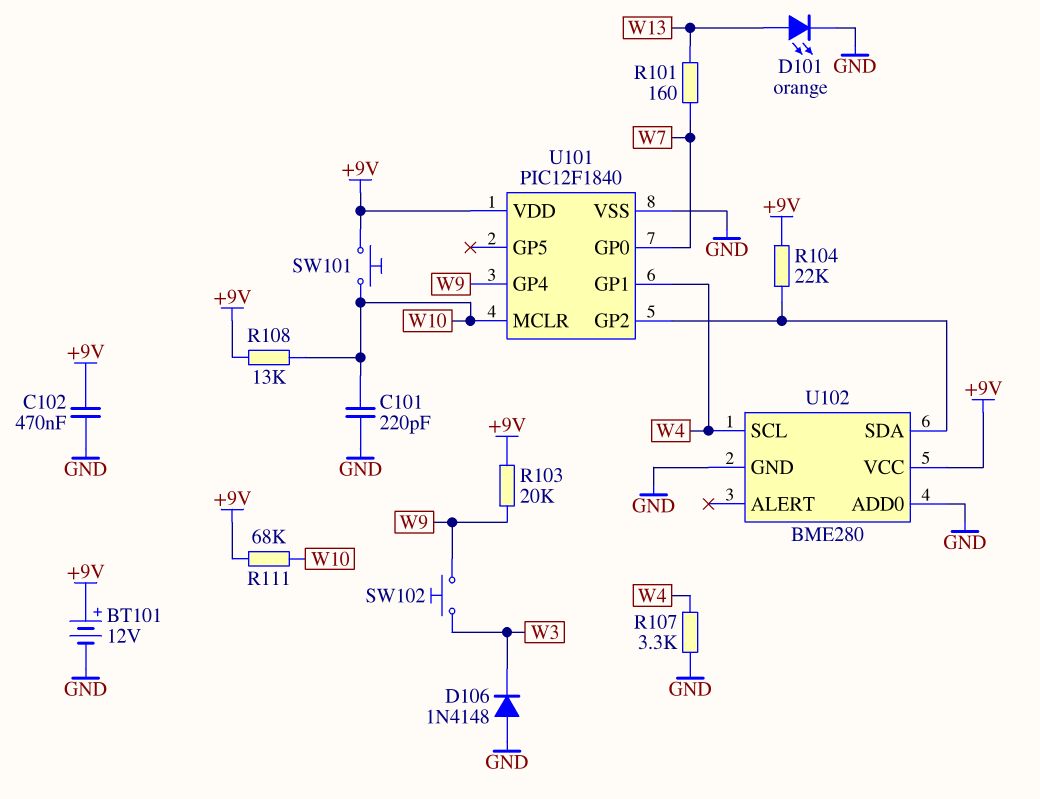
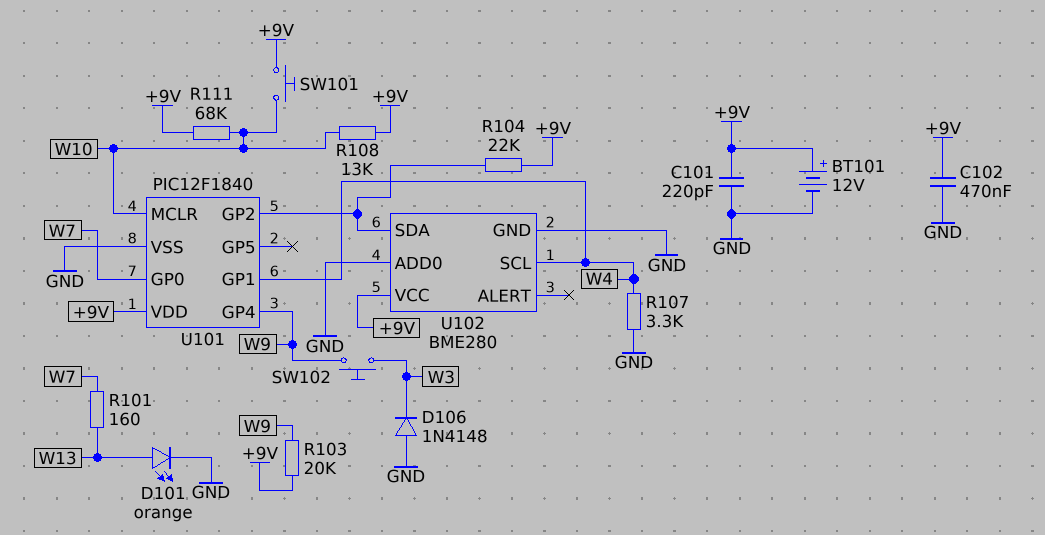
C101: 220pF (GND, W10) -> 220pF (+9V, GND)

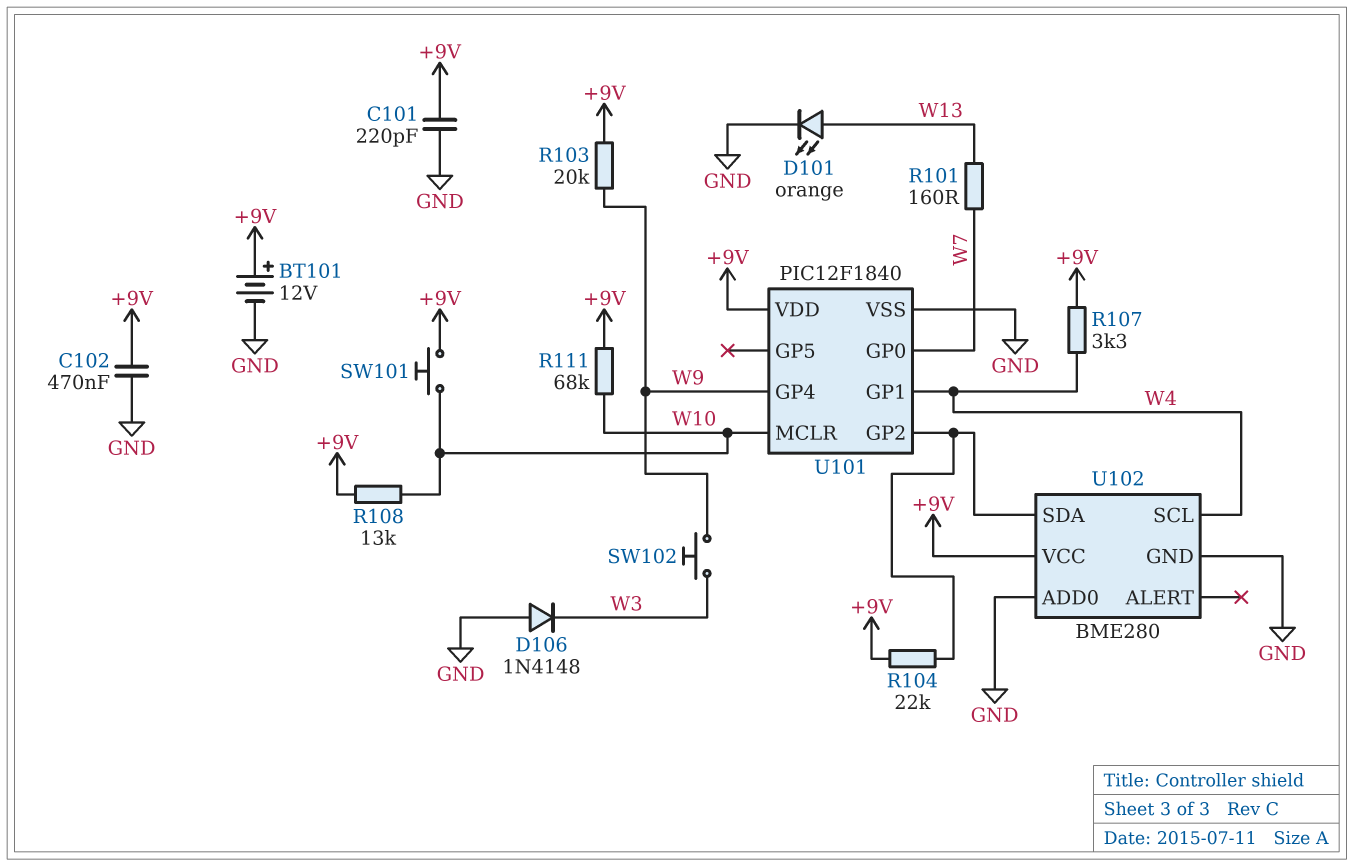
R107: 3.3k (GND, W4) -> 3.3k (+9V, W4)

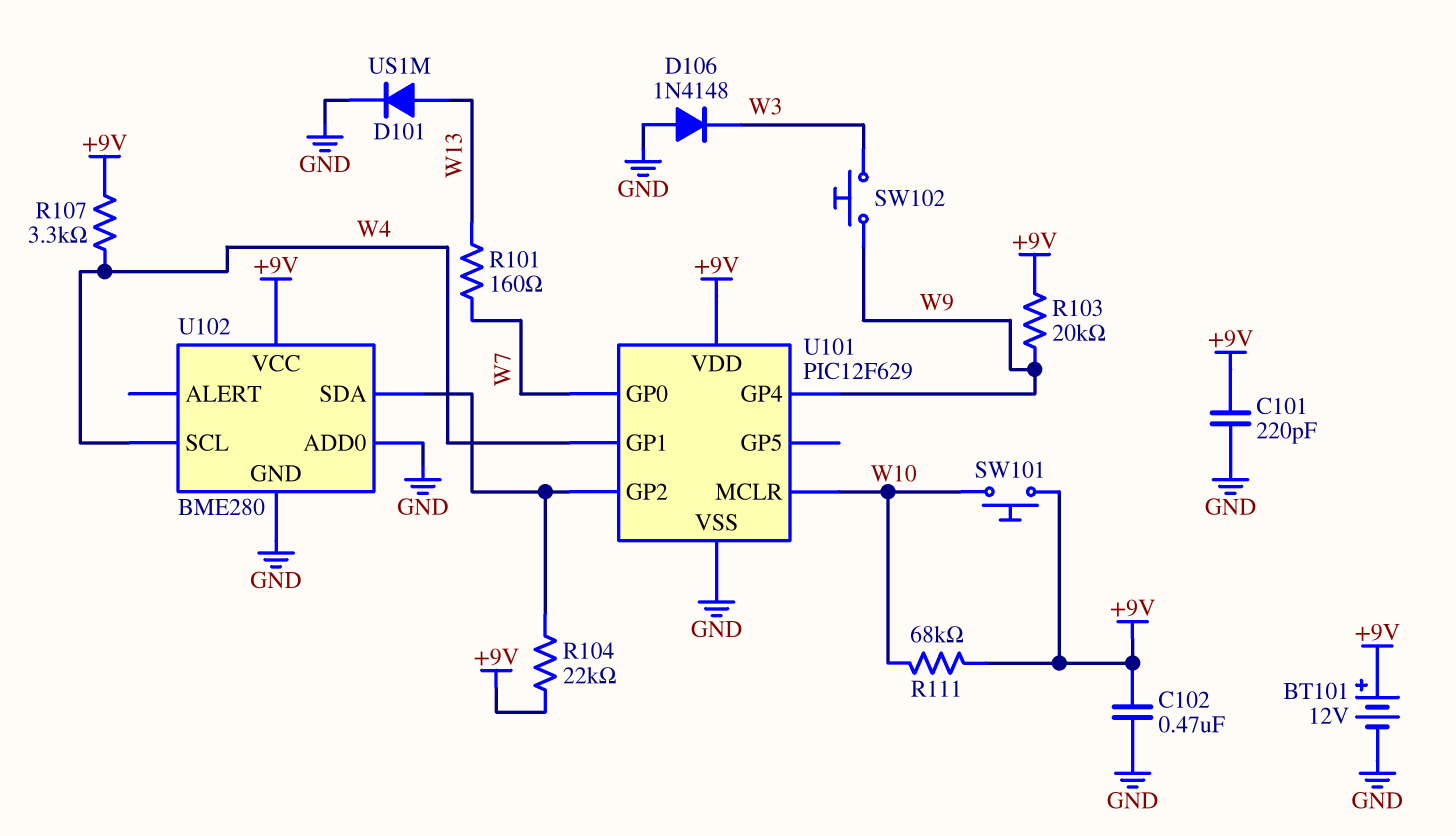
D101: LED orange (A W13, K GND) -> diode US1M (A W13, K GND)
R108: 13k (+9V, W10) -> none
U101: PIC12F1840 -> PIC12F629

☆ ☆ ☆ ☆

Work task - The answer must be the full listing, exact in every line, with the pictures removed.

Answer for this exercise -
C101: 220pF (GND, W10) -> 220pF (+9V, GND)

R107: 3.3k (GND, W4) -> 3.3k (+9V, W4)

D101: LED orange (A W13, K GND) -> diode US1M (A W13, K GND)
R108: 13k (+9V, W10) -> none
U101: PIC12F1840 -> PIC12F629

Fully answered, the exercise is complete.